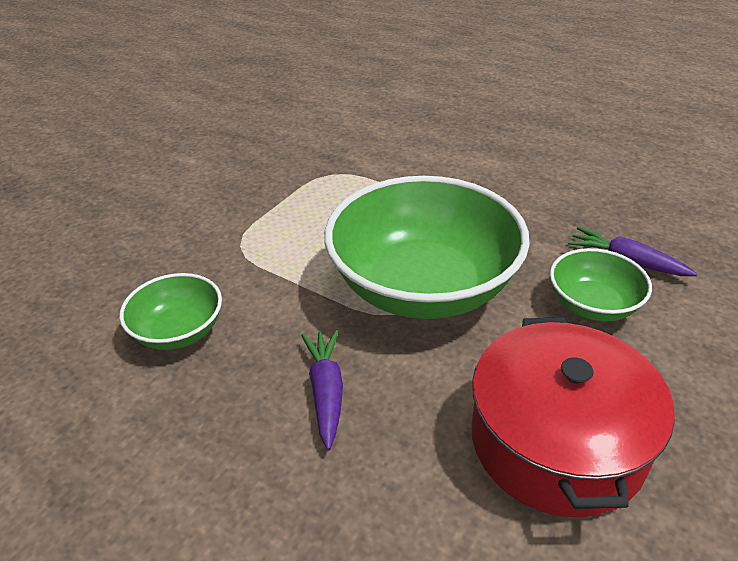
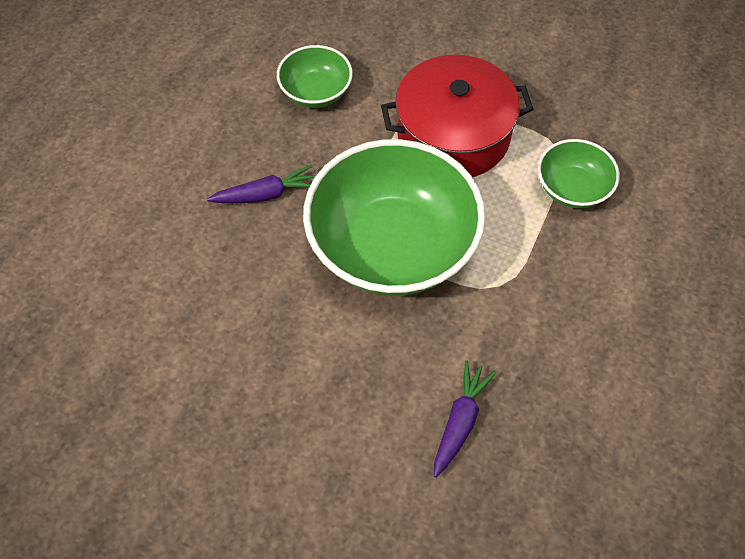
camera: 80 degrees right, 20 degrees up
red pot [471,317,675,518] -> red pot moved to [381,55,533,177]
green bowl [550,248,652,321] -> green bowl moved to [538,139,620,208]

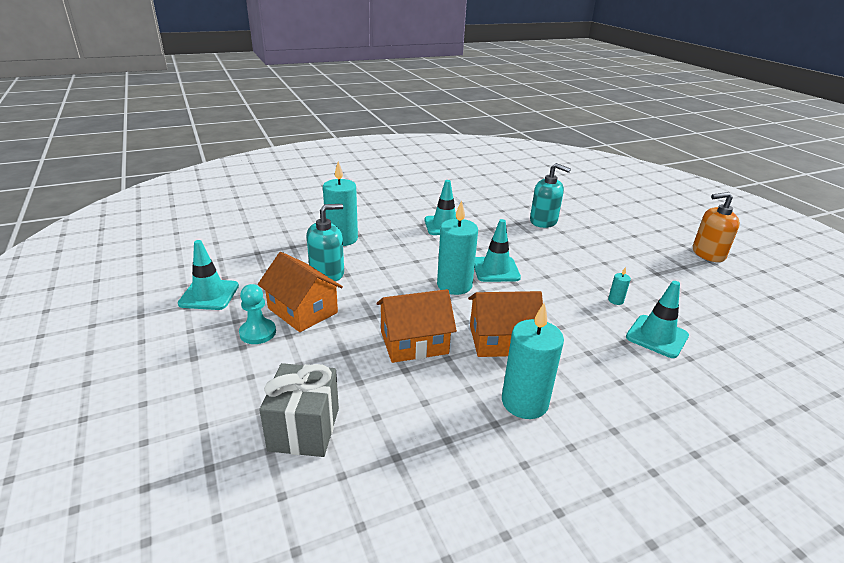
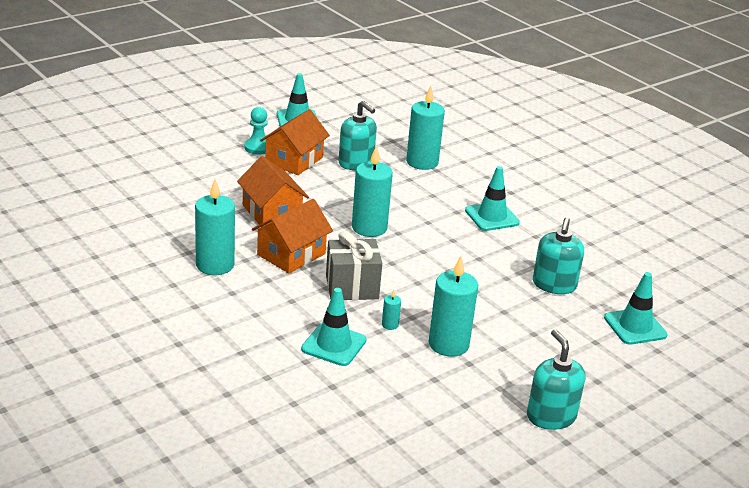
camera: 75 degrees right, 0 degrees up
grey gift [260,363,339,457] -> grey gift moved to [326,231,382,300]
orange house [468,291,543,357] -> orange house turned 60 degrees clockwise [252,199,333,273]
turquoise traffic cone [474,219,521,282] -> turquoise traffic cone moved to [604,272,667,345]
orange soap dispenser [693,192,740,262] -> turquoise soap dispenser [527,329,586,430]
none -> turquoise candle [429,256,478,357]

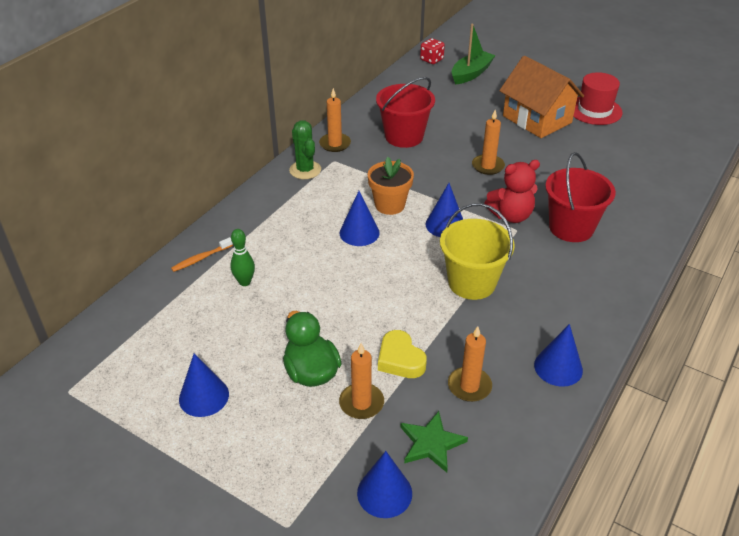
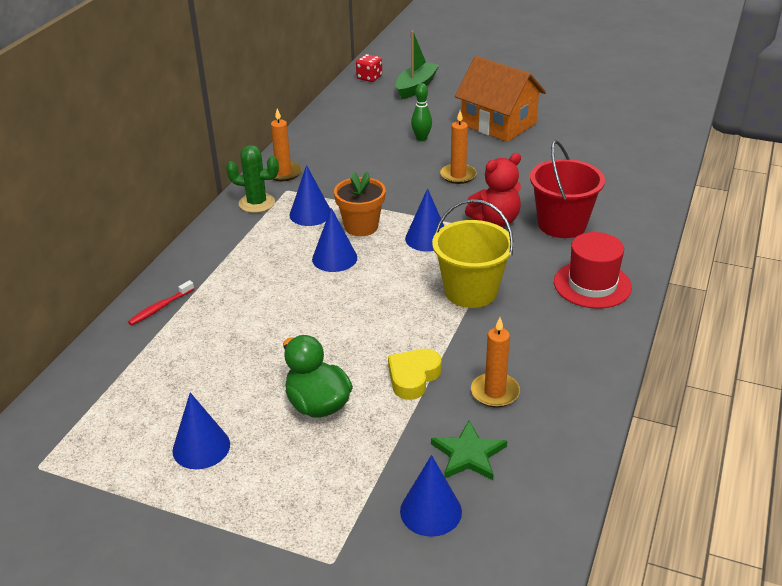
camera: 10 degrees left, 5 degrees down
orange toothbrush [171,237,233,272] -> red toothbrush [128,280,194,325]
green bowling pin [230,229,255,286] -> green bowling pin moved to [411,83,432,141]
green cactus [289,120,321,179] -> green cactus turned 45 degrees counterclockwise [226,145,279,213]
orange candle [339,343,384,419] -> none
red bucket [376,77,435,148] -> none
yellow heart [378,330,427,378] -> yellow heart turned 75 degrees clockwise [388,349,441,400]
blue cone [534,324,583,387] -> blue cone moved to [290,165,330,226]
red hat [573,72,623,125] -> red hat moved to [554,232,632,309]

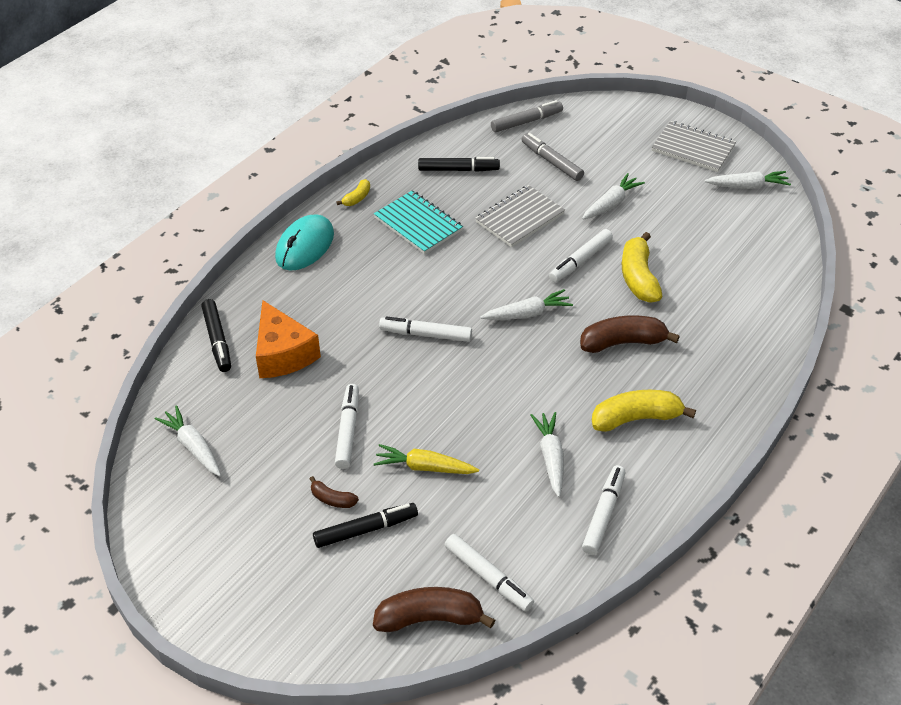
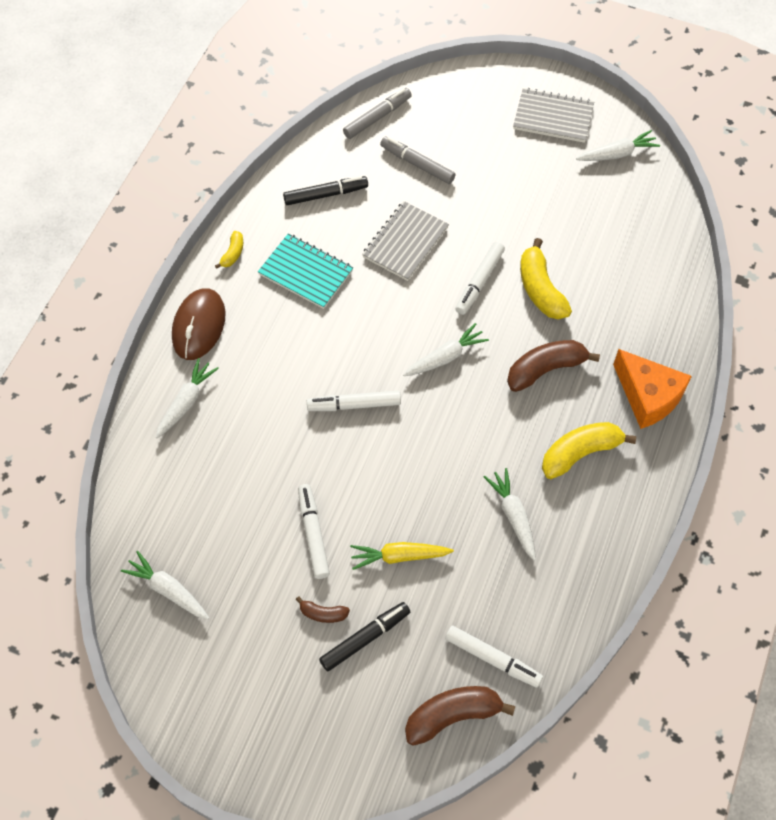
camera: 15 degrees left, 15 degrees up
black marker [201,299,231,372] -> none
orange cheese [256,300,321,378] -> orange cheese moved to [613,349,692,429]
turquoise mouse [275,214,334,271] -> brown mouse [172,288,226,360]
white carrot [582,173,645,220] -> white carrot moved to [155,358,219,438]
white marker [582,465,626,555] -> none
...
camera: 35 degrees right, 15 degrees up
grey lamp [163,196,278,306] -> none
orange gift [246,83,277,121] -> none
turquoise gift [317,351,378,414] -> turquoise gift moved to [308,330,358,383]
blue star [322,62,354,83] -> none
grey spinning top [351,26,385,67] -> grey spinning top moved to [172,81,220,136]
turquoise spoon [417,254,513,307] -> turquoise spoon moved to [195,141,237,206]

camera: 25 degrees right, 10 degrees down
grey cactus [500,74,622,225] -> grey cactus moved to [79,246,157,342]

• **WHAT IS EXPECTED**: Using only the data above, copy out the lines that include the word "green".

• **TASK RESULT**:
green bowl [550,248,652,321] -> green bowl moved to [538,139,620,208]
green bowling pin [230,229,255,286] -> green bowling pin moved to [411,83,432,141]
green cactus [289,120,321,179] -> green cactus turned 45 degrees counterclockwise [226,145,279,213]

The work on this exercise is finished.